Convert the entries below into a two-column CSV headed instruction and answer, with one row per entry and its text and answer each in a single quoted field, line breaks replaced by spaces. Leave the pictures out.

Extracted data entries
* * * * *

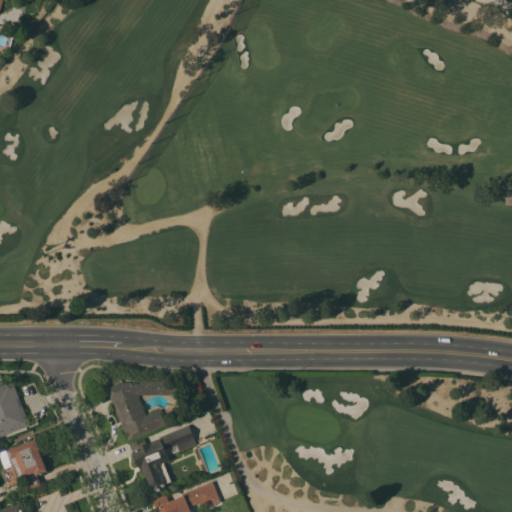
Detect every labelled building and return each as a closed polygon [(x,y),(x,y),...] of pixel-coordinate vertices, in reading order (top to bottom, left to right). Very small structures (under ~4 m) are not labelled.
[(160,408),(167,424),(128,440),(126,436),(127,436),(125,431),(124,432),(123,429),(124,428),(120,420),(119,421),(106,388),(112,386),(112,384),(118,382),(119,383),(122,381),(135,381),(135,383),(139,383),(139,380),(179,379),(180,393),(138,394),(139,396),(139,397),(139,398),(146,414),(160,408)] [(0,381),(5,381),(5,383),(12,380),(29,425),(0,436),(0,381)] [(196,443),(167,455),(169,460),(163,462),(171,481),(164,483),(165,486),(160,488),(161,490),(158,491),(157,489),(151,491),(145,474),(142,475),(139,466),(138,466),(129,443),(144,437),(146,444),(160,438),(159,436),(188,424),(196,443)] [(39,449),(47,470),(37,474),(41,484),(28,489),(24,479),(16,482),(15,477),(12,478),(8,468),(11,467),(10,466),(5,468),(0,455),(0,452),(6,450),(6,449),(35,438),(39,449)] [(201,509),(199,502),(188,506),(190,511),(154,511),(154,510),(156,509),(152,499),(166,494),(169,501),(182,495),(182,493),(212,481),(220,501),(201,509)] [(0,511),(0,509),(22,501),(26,511),(0,511)]
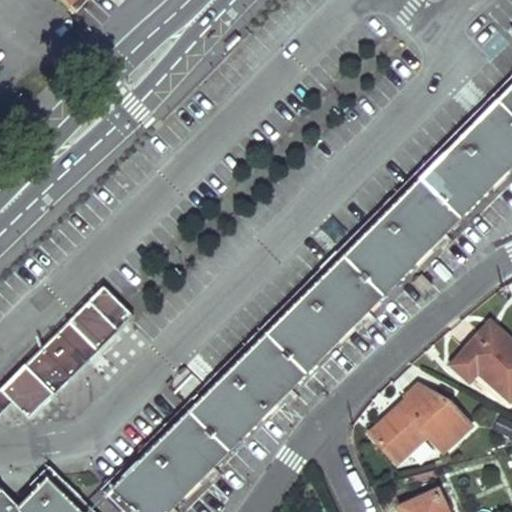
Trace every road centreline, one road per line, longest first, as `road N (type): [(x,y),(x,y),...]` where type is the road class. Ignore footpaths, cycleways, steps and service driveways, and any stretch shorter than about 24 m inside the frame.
road 1 (primary): [(0,212),(214,0)]
road 2 (residential): [(319,421),(511,257)]
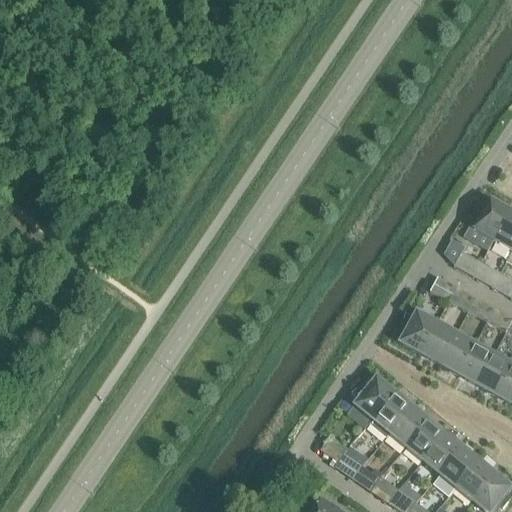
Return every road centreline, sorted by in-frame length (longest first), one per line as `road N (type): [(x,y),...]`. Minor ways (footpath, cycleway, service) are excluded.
road 1 (unclassified): [(63,511),(404,0)]
road 2 (residential): [(425,264),(293,454),(376,511)]
road 3 (residential): [(511,133),(425,264)]
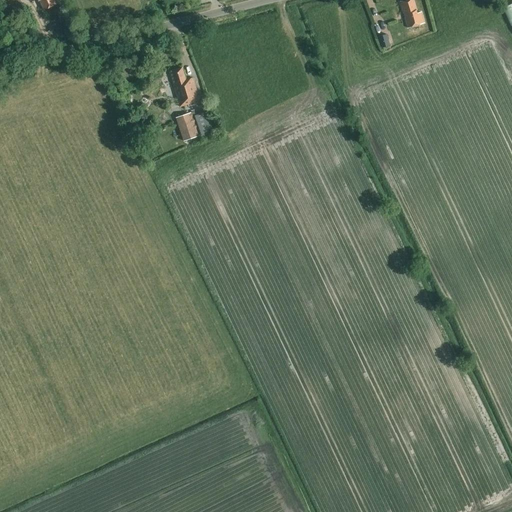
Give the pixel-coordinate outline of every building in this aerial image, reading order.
[(39,0),(44,10),(57,4),(54,0),(29,0),(30,1),(32,0),(39,0)] [(412,0),(405,0),(400,2),(408,28),(424,23),(421,12),(417,13),(412,0)] [(511,3),(502,8),(510,26),(511,25),(511,3)] [(390,46),(387,34),(378,36),(382,48),(390,46)] [(182,68),(169,71),(180,107),(200,101),(193,77),(186,79),(182,68)] [(190,113),(176,118),(184,141),(198,137),(190,113)] [(214,133),(207,113),(194,117),(201,137),(214,133)]
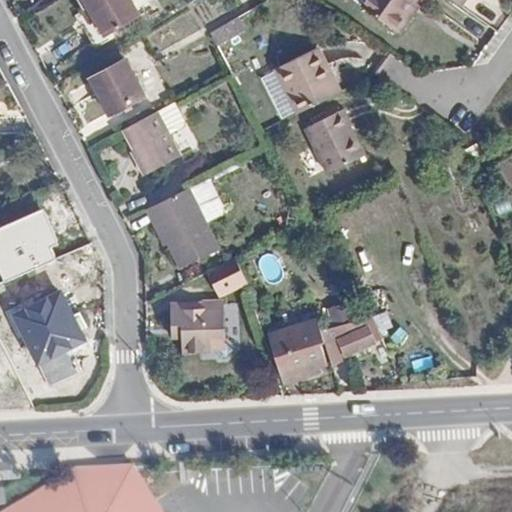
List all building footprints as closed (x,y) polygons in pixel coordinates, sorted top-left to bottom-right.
[(86,0),(91,7),(97,18),(108,34),(139,15),(130,0),(86,0)] [(378,0),(369,14),(401,36),(419,9),(426,12),(433,0),(378,0)] [(97,18),(91,7),(84,12),(90,23),(97,18)] [(419,9),(401,36),(407,41),(426,12),(419,9)] [(219,45),(249,29),(241,15),(212,30),(219,45)] [(274,72),(296,118),(340,95),(329,73),(334,69),(322,47),(274,72)] [(125,61),(90,80),(108,114),(144,95),(125,61)] [(340,95),(346,92),(334,69),(329,73),(340,95)] [(156,112),(123,130),(134,153),(147,175),(180,157),(156,112)] [(340,115),(304,133),(327,177),(362,160),(352,140),(349,141),(342,129),(347,127),(340,115)] [(475,150),(465,155),(469,163),(479,158),(475,150)] [(147,175),(134,153),(130,156),(142,177),(147,175)] [(210,175),(189,185),(206,220),(227,209),(210,175)] [(189,185),(148,206),(157,224),(161,221),(171,240),(184,265),(220,247),(206,220),(189,185)] [(161,221),(157,224),(166,243),(171,240),(161,221)] [(237,289),(249,285),(240,256),(207,271),(217,289),(234,281),(237,289)] [(415,290),(429,286),(423,266),(409,270),(415,290)] [(220,297),(237,289),(234,281),(217,289),(220,297)] [(62,288),(17,311),(42,359),(86,336),(62,288)] [(332,323),(355,316),(350,301),(327,308),(332,323)] [(206,303),(172,304),(173,327),(183,327),(183,342),(184,352),(214,351),(226,343),(226,310),(206,311),(206,303)] [(326,343),(332,365),(346,359),(345,355),(382,338),(372,316),(322,331),(326,343)] [(322,344),(326,343),(322,331),(319,331),(316,320),(269,335),(283,377),(308,369),(327,363),(322,344)] [(183,327),(173,327),(173,342),(183,342),(183,327)] [(226,343),(214,351),(220,359),(226,359),(234,352),(226,343)] [(367,351),(374,371),(395,364),(387,343),(367,351)] [(310,377),(308,369),(283,377),(285,385),(310,377)] [(162,511),(134,465),(75,468),(0,510),(0,511),(162,511)]
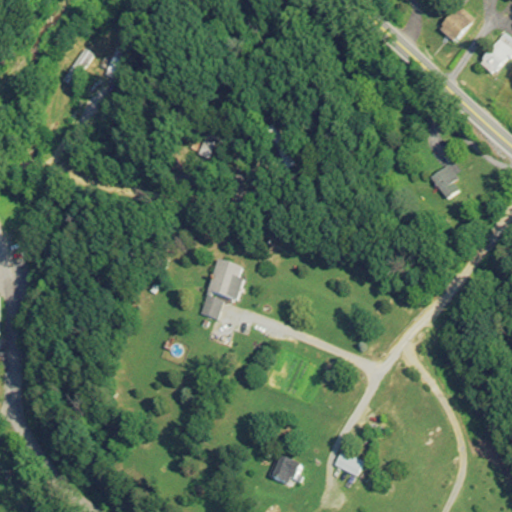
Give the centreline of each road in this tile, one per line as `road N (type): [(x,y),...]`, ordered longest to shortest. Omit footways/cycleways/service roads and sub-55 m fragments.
road 1 (residential): [(329,507),(339,442),(405,342),(511,209)]
road 2 (residential): [(95,511),(70,491),(16,414),(0,243)]
road 3 (secondary): [(511,139),(351,0)]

* * * * *

» **Expected answer**:
instruction,answer
"Detect every labelled building and return each as a closed polygon [(x,y),(x,y),...] of pixel-coordinate vertices, in reading order (top to bottom, left to right). Very small structures (under ~4 m) are not labelled.","[(160,408),(167,424),(128,440),(126,436),(127,436),(125,431),(124,432),(123,429),(124,428),(120,420),(119,421),(106,388),(112,386),(112,384),(118,382),(119,383),(122,381),(135,381),(135,383),(139,383),(139,380),(179,379),(180,393),(138,394),(139,396),(139,397),(139,398),(146,414),(160,408)] [(0,381),(5,381),(5,383),(12,380),(29,425),(0,436),(0,381)] [(196,443),(167,455),(169,460),(163,462),(171,481),(164,483),(165,486),(160,488),(161,490),(158,491),(157,489),(151,491),(145,474),(142,475),(139,466),(138,466),(129,443),(144,437),(146,444),(160,438),(159,436),(188,424),(196,443)] [(39,449),(47,470),(37,474),(41,484),(28,489),(24,479),(16,482),(15,477),(12,478),(8,468),(11,467),(10,466),(5,468),(0,455),(0,452),(6,450),(6,449),(35,438),(39,449)] [(201,509),(199,502),(188,506),(190,511),(154,511),(154,510),(156,509),(152,499),(166,494),(169,501),(182,495),(182,493),(212,481),(220,501),(201,509)] [(0,511),(0,509),(22,501),(26,511),(0,511)]"
"Trace every road centreline, one road per line, longest first, as `road N (type): [(x,y),(x,y),...]` where type is the road class. Ignore footpaths, cycleways, steps and service driveways, and any stretch shorter than about 24 m inside the frame.","road 1 (primary): [(0,212),(214,0)] road 2 (residential): [(319,421),(511,257)]"
"Return every road centreline, sorted by in-frame length (longest first), one per line as `road N (type): [(x,y),...]`. Minor ways (footpath, cycleway, service) are excluded.","road 1 (unclassified): [(63,511),(404,0)] road 2 (residential): [(425,264),(293,454),(376,511)] road 3 (residential): [(511,133),(425,264)]"
"Give the pixel-coordinate outline of every building in this aerial image, reading order.","[(39,0),(44,10),(57,4),(54,0),(29,0),(30,1),(32,0),(39,0)] [(412,0),(405,0),(400,2),(408,28),(424,23),(421,12),(417,13),(412,0)] [(511,3),(502,8),(510,26),(511,25),(511,3)] [(390,46),(387,34),(378,36),(382,48),(390,46)] [(182,68),(169,71),(180,107),(200,101),(193,77),(186,79),(182,68)] [(190,113),(176,118),(184,141),(198,137),(190,113)] [(214,133),(207,113),(194,117),(201,137),(214,133)]"
"List all building footprints as closed (x,y) polygons in pixel coordinates, sorted top-left to bottom-right.","[(86,0),(91,7),(97,18),(108,34),(139,15),(130,0),(86,0)] [(378,0),(369,14),(401,36),(419,9),(426,12),(433,0),(378,0)] [(97,18),(91,7),(84,12),(90,23),(97,18)] [(419,9),(401,36),(407,41),(426,12),(419,9)] [(219,45),(249,29),(241,15),(212,30),(219,45)] [(274,72),(296,118),(340,95),(329,73),(334,69),(322,47),(274,72)] [(125,61),(90,80),(108,114),(144,95),(125,61)] [(340,95),(346,92),(334,69),(329,73),(340,95)] [(156,112),(123,130),(134,153),(147,175),(180,157),(156,112)] [(340,115),(304,133),(327,177),(362,160),(352,140),(349,141),(342,129),(347,127),(340,115)] [(475,150),(465,155),(469,163),(479,158),(475,150)] [(147,175),(134,153),(130,156),(142,177),(147,175)] [(210,175),(189,185),(206,220),(227,209),(210,175)] [(189,185),(148,206),(157,224),(161,221),(171,240),(184,265),(220,247),(206,220),(189,185)] [(161,221),(157,224),(166,243),(171,240),(161,221)] [(237,289),(249,285),(240,256),(207,271),(217,289),(234,281),(237,289)] [(415,290),(429,286),(423,266),(409,270),(415,290)] [(220,297),(237,289),(234,281),(217,289),(220,297)] [(62,288),(17,311),(42,359),(86,336),(62,288)] [(332,323),(355,316),(350,301),(327,308),(332,323)] [(206,303),(172,304),(173,327),(183,327),(183,342),(184,352),(214,351),(226,343),(226,310),(206,311),(206,303)] [(326,343),(332,365),(346,359),(345,355),(382,338),(372,316),(322,331),(326,343)] [(322,344),(326,343),(322,331),(319,331),(316,320),(269,335),(283,377),(308,369),(327,363),(322,344)] [(183,327),(173,327),(173,342),(183,342),(183,327)] [(226,343),(214,351),(220,359),(226,359),(234,352),(226,343)] [(367,351),(374,371),(395,364),(387,343),(367,351)] [(310,377),(308,369),(283,377),(285,385),(310,377)] [(162,511),(134,465),(75,468),(0,510),(0,511),(162,511)]"
"Give the centreline of each road in this tile, one per line as `road N (type): [(x,y),...]`, ordered longest to shortest. Omit footways/cycleways/service roads and sub-55 m fragments.","road 1 (residential): [(329,507),(339,442),(405,342),(511,209)] road 2 (residential): [(95,511),(70,491),(16,414),(0,243)] road 3 (secondary): [(511,139),(351,0)]"